-------- Data shown

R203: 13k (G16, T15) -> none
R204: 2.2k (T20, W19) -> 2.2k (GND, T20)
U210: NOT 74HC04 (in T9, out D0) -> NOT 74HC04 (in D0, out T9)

----------------
-------- Data shown

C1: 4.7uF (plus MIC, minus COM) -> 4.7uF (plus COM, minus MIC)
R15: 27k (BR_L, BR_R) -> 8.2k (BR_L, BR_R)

----------------

Task to complete
Reproducing the whole listing above is not the task. Copy exactly only the lines from the one with "R203: 13k (G16, T15) -> none" to the one with "U210: NOT 74HC04", both kept.

Task result
R203: 13k (G16, T15) -> none
R204: 2.2k (T20, W19) -> 2.2k (GND, T20)
U210: NOT 74HC04 (in T9, out D0) -> NOT 74HC04 (in D0, out T9)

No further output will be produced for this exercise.